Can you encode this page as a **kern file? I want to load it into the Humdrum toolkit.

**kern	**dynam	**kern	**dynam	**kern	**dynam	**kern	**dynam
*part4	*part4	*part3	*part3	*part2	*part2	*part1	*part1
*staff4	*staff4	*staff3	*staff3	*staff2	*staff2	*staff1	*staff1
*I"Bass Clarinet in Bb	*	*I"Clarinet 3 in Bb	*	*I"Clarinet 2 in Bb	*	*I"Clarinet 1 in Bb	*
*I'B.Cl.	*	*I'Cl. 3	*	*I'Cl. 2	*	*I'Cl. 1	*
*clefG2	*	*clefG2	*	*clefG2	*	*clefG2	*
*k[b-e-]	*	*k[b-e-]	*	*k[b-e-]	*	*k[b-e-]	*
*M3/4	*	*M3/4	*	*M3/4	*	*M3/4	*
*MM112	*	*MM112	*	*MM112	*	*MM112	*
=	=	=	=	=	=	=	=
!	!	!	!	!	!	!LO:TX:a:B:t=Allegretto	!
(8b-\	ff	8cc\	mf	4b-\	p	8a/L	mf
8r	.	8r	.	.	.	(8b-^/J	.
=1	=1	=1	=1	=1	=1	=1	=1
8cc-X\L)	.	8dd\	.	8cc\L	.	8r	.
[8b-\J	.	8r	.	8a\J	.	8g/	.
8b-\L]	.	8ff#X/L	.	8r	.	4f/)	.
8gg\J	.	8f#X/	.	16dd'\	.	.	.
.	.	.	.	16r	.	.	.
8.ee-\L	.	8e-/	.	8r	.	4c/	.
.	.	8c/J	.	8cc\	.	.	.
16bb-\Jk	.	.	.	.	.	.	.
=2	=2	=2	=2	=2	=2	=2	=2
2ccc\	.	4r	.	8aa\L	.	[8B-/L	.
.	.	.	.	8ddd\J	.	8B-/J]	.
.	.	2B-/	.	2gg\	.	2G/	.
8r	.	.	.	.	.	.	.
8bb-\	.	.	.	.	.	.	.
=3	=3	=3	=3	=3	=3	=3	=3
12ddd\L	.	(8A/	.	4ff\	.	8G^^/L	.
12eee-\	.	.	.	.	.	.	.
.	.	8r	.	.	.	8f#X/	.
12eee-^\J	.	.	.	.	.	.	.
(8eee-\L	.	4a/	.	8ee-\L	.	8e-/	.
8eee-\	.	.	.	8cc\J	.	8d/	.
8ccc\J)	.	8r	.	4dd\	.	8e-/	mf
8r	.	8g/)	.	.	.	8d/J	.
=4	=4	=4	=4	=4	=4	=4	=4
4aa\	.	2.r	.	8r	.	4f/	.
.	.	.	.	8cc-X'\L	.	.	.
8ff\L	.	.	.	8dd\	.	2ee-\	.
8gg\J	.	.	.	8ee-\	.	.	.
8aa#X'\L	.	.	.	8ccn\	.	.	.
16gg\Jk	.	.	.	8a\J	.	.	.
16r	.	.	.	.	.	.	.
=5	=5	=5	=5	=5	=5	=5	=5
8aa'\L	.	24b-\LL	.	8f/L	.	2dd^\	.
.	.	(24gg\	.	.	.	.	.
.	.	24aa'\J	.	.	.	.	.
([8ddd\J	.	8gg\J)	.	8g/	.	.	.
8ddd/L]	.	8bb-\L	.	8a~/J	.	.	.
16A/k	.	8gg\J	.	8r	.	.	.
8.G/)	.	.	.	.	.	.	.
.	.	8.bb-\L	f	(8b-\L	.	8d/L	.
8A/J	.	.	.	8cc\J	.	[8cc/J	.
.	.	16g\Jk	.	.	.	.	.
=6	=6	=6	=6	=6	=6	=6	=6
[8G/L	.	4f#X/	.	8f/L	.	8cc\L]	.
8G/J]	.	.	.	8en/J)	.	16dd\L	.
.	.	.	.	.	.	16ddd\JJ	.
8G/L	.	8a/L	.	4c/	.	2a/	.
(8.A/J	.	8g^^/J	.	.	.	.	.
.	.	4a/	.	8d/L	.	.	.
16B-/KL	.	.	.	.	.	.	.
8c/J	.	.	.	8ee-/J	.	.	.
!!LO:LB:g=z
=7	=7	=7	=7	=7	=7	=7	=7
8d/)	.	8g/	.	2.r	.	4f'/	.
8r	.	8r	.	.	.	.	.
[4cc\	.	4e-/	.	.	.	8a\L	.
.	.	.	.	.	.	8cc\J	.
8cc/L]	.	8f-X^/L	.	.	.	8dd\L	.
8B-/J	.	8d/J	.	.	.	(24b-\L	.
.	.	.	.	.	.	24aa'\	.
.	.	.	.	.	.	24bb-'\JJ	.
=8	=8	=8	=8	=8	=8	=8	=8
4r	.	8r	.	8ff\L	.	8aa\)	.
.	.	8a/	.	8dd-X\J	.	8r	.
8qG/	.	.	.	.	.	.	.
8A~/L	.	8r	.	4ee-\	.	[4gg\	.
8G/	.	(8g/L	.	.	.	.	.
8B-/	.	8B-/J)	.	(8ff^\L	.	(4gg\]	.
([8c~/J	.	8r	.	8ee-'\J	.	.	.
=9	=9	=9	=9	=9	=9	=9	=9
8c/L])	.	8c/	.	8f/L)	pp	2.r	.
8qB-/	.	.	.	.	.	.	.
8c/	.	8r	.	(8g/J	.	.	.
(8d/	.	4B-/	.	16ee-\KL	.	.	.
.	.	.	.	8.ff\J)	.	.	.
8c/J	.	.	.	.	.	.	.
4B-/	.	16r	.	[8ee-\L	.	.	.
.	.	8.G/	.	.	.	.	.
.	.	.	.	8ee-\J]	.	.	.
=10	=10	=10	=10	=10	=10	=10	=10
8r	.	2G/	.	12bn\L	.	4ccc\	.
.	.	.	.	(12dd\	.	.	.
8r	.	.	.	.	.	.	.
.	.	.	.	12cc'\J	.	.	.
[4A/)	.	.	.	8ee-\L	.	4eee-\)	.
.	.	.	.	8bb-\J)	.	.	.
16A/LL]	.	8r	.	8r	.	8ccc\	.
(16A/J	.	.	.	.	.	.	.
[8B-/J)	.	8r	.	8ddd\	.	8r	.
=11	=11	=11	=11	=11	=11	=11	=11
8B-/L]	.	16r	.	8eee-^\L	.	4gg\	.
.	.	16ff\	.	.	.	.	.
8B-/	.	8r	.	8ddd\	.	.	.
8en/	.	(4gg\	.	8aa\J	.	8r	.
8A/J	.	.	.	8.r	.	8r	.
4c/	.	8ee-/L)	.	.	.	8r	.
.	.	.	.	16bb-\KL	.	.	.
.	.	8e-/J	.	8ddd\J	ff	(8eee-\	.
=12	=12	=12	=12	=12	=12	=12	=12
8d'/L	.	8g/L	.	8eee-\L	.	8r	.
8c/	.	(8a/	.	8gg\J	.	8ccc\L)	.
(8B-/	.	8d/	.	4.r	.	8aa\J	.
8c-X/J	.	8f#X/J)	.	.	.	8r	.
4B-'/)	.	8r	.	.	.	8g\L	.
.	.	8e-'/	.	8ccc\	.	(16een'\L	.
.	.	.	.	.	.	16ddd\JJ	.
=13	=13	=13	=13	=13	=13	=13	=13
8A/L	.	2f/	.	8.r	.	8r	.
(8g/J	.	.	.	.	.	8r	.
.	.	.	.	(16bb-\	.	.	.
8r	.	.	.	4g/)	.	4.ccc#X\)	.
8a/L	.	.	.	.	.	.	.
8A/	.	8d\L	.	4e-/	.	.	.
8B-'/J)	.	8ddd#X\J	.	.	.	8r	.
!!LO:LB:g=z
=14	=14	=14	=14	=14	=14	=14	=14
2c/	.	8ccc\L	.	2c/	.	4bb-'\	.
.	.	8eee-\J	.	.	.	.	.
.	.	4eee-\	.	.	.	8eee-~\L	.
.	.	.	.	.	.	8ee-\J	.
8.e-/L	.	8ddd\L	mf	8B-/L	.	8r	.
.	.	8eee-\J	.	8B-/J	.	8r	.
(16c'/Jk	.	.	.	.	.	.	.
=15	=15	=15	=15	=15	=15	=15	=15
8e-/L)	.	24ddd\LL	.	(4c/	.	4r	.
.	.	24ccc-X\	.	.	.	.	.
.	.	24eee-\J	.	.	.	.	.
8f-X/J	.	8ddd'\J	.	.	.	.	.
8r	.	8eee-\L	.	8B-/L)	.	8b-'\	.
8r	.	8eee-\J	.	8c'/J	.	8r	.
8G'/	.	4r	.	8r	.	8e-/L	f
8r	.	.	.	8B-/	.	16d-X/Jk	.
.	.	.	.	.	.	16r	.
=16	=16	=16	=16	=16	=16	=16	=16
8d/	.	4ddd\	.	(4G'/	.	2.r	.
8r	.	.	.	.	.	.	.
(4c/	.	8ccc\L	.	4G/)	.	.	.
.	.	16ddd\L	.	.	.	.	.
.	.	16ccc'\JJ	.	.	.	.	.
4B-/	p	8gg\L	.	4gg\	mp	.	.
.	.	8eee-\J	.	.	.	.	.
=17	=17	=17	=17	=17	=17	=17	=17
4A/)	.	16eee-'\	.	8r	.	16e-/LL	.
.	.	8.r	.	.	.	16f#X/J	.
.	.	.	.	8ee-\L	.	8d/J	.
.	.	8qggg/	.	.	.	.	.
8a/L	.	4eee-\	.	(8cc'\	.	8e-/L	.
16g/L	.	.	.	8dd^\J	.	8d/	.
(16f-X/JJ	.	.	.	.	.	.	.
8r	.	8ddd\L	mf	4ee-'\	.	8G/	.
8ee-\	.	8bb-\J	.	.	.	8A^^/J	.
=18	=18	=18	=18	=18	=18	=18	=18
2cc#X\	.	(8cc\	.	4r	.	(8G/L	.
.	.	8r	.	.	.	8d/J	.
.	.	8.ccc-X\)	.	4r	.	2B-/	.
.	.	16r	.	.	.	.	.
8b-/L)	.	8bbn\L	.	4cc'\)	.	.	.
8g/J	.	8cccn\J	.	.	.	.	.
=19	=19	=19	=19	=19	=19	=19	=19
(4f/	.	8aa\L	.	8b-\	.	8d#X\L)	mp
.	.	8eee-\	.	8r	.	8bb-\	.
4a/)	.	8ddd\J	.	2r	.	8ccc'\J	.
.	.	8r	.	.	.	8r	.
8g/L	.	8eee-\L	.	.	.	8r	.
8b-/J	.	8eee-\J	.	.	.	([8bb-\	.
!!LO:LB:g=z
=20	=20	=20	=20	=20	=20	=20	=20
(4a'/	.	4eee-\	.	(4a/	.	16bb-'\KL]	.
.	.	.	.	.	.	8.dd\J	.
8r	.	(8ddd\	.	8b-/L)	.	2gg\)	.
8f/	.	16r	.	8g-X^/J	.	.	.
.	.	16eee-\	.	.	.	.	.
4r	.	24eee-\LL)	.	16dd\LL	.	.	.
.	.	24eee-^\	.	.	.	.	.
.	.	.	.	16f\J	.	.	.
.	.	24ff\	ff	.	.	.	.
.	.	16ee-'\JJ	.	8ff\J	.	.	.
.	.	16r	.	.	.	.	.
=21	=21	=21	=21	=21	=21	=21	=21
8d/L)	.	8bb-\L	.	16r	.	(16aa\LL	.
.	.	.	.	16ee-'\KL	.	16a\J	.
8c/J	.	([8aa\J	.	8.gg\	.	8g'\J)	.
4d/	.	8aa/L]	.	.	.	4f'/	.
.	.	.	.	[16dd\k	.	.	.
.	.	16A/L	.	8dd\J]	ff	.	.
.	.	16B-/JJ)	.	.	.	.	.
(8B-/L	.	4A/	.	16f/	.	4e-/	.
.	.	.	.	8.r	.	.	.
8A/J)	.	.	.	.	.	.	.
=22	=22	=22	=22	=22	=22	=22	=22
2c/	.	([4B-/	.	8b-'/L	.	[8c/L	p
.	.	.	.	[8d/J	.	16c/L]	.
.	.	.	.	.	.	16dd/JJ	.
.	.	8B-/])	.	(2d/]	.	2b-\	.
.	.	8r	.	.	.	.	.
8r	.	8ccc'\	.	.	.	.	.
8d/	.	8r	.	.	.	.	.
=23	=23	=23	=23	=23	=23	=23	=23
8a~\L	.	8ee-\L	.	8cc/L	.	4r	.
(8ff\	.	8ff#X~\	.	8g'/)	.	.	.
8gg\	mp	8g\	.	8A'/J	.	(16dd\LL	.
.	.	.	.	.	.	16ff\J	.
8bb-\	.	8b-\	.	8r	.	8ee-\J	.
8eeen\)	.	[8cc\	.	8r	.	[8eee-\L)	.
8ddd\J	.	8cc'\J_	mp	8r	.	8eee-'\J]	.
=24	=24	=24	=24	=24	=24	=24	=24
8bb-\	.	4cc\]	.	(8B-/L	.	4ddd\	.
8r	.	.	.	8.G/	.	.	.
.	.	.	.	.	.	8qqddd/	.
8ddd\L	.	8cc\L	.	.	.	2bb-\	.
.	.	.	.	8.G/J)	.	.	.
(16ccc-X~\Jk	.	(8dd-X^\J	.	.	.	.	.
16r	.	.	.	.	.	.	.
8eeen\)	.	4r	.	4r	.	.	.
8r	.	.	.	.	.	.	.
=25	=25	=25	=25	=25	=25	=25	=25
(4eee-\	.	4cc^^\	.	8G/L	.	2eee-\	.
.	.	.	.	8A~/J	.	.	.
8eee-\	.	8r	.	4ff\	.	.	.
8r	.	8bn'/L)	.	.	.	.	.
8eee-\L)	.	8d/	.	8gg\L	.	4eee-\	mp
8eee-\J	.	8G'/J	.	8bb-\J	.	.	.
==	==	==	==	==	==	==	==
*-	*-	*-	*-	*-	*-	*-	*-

■ Work instructions ■
Pick out every line of the entries above that contains the string "kern", treating uppercase and lowercase as different.

■ Solution to the exercise ■
Can you encode this page as a **kern file? I want to load it into the Humdrum toolkit.
**kern	**dynam	**kern	**dynam	**kern	**dynam	**kern	**dynam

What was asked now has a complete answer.